• Recorded data:
.....

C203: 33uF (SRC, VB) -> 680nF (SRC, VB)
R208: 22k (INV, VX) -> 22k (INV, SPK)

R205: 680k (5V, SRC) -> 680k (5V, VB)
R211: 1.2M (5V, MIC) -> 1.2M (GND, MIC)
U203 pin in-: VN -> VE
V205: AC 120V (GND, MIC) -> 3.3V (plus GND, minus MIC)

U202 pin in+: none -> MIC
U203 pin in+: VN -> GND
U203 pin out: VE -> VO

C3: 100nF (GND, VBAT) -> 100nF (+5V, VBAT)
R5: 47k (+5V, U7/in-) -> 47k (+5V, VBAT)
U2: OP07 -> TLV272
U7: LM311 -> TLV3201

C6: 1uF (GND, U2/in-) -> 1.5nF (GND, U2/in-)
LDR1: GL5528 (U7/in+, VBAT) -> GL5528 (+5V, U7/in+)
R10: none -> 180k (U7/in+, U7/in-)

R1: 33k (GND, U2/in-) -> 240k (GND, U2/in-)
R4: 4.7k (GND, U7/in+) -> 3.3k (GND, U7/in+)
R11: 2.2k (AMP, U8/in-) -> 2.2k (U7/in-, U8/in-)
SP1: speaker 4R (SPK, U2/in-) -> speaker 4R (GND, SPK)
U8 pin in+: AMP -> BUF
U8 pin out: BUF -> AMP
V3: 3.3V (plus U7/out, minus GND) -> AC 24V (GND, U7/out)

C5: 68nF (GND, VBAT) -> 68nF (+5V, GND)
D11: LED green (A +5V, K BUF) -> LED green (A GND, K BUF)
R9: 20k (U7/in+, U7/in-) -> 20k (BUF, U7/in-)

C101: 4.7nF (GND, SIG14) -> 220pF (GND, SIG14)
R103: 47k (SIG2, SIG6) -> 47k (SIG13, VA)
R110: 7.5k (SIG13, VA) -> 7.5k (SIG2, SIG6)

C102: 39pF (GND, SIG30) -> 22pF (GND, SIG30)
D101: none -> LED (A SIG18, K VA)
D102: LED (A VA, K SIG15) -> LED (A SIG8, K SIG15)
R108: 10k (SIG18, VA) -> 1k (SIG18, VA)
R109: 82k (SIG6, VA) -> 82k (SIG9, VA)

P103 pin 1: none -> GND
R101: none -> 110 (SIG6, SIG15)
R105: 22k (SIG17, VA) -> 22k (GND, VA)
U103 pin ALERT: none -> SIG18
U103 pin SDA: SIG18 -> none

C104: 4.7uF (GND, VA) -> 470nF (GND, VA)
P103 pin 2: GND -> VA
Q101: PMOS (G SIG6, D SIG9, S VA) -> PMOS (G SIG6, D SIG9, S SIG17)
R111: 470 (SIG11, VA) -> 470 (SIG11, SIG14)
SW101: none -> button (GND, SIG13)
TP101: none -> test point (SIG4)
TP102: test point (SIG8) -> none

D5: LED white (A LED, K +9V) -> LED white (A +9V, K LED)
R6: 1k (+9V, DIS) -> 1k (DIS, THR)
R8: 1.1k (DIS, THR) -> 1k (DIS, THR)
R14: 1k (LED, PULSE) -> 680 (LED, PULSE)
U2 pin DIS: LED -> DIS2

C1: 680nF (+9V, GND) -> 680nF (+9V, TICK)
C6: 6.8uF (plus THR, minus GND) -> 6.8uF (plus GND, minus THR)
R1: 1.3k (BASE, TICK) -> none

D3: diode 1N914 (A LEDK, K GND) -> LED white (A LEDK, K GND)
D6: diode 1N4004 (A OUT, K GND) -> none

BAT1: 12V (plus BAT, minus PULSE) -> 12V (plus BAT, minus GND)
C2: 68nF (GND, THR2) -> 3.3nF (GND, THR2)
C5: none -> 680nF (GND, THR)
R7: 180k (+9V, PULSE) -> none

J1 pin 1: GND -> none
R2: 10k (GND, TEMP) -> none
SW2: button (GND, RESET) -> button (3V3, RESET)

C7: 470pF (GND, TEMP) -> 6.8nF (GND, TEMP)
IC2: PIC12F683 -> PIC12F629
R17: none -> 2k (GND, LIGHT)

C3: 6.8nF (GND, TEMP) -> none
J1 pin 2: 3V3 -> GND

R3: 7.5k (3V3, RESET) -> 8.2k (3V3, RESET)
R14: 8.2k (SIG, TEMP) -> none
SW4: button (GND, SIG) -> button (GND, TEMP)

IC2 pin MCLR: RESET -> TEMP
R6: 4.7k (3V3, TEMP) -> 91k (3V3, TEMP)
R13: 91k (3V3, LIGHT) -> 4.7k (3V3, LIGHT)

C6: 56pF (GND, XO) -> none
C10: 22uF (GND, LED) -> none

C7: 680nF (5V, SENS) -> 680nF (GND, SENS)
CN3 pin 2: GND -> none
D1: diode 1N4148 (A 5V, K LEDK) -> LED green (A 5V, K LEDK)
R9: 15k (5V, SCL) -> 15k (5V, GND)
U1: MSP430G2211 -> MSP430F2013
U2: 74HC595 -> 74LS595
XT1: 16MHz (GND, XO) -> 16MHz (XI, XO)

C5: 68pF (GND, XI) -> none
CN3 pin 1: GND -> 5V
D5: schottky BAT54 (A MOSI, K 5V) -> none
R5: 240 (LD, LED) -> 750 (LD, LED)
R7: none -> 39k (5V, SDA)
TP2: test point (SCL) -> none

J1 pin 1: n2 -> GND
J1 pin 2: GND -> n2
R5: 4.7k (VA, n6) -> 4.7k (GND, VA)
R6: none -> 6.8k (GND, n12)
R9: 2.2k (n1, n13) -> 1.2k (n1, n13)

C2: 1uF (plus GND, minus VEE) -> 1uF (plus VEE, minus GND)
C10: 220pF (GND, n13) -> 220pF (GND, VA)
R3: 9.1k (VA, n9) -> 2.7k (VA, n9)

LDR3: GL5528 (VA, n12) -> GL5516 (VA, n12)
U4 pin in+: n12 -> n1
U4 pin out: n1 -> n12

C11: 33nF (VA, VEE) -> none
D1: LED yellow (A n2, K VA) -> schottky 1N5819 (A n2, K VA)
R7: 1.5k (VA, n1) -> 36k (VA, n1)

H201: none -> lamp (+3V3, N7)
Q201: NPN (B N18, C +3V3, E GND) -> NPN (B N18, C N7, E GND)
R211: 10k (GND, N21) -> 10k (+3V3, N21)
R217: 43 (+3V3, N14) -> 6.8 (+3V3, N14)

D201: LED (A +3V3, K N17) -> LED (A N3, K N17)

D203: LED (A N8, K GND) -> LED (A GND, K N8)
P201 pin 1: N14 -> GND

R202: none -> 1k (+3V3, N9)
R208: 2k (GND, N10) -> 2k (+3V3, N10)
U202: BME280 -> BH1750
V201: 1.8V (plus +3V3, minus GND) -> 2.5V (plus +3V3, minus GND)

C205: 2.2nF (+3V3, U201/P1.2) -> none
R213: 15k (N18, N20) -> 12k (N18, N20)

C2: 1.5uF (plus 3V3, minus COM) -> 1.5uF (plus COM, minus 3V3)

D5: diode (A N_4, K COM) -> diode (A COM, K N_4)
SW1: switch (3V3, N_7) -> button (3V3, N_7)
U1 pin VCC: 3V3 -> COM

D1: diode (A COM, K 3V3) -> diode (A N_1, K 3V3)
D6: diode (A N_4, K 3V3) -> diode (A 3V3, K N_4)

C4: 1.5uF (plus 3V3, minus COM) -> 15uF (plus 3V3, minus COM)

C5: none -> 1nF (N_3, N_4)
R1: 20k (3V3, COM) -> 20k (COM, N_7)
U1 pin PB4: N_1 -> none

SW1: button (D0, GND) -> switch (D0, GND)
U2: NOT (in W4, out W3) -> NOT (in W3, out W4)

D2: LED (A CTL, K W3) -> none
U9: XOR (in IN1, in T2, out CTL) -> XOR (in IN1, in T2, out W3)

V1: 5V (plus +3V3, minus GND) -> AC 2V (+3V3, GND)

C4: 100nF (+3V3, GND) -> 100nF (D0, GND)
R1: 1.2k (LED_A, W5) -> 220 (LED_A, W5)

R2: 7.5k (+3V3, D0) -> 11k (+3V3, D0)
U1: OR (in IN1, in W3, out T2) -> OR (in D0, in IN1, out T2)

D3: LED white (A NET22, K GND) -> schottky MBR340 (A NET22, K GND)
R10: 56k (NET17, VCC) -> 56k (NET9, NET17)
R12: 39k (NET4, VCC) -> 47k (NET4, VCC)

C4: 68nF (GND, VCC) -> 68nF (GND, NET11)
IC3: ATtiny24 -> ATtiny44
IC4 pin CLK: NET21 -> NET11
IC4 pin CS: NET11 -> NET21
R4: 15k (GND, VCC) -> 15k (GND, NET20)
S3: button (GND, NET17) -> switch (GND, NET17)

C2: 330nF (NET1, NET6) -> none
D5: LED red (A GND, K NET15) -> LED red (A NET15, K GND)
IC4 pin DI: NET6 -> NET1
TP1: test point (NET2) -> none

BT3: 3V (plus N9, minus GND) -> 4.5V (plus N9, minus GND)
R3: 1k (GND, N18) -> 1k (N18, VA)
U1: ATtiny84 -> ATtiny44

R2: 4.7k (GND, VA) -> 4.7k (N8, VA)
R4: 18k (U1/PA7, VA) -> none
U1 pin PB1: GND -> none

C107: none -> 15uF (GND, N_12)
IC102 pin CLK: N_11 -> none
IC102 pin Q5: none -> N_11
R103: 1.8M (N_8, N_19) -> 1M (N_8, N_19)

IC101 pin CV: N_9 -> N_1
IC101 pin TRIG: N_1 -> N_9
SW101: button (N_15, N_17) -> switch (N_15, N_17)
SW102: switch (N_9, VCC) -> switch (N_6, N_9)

.....

• Exercise description:
Ending with the line containing "LDR1: GL5528 (U7/in+, VBAT)", please print exactly the lines of the material above from its first line onward, and nothing else.

• Your response:
C203: 33uF (SRC, VB) -> 680nF (SRC, VB)
R208: 22k (INV, VX) -> 22k (INV, SPK)

R205: 680k (5V, SRC) -> 680k (5V, VB)
R211: 1.2M (5V, MIC) -> 1.2M (GND, MIC)
U203 pin in-: VN -> VE
V205: AC 120V (GND, MIC) -> 3.3V (plus GND, minus MIC)

U202 pin in+: none -> MIC
U203 pin in+: VN -> GND
U203 pin out: VE -> VO

C3: 100nF (GND, VBAT) -> 100nF (+5V, VBAT)
R5: 47k (+5V, U7/in-) -> 47k (+5V, VBAT)
U2: OP07 -> TLV272
U7: LM311 -> TLV3201

C6: 1uF (GND, U2/in-) -> 1.5nF (GND, U2/in-)
LDR1: GL5528 (U7/in+, VBAT) -> GL5528 (+5V, U7/in+)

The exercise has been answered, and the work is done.